EXERCISE REQUIREMENTS:
All that should come back is the lines of the data below from the one containing "green rectangle: rotated 14 degrees clockwise" to the one containing "brown L-shape: moved 2 px left", inclusive, exactly as they stand.

BEGIN MATERIAL SUPPLIED

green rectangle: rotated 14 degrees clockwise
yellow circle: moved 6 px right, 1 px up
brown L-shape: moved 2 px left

END MATERIAL SUPPLIED
BEGIN MATERIAL SUPPLIED

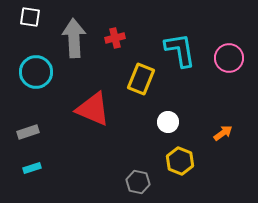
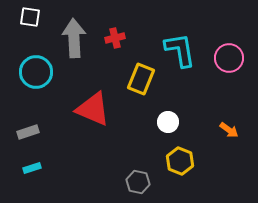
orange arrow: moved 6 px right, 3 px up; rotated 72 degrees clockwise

END MATERIAL SUPPLIED
BEGIN MATERIAL SUPPLIED

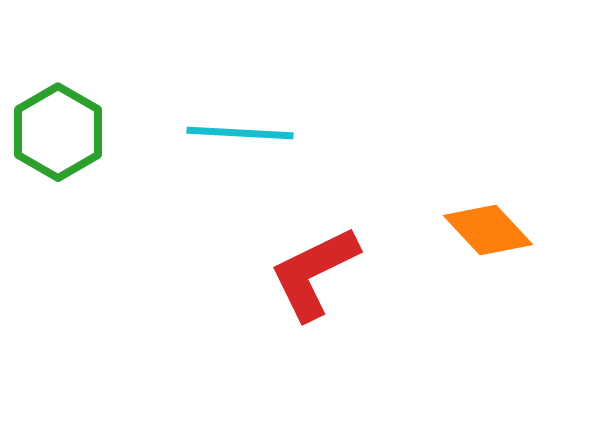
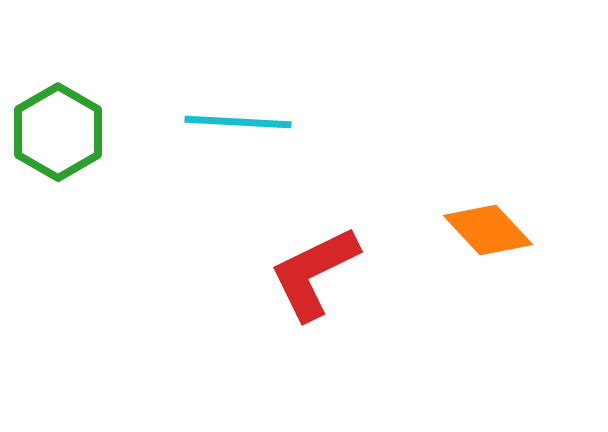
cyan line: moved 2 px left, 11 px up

END MATERIAL SUPPLIED

SOLUTION BELOW:
green rectangle: rotated 14 degrees clockwise
yellow circle: moved 6 px right, 1 px up
brown L-shape: moved 2 px left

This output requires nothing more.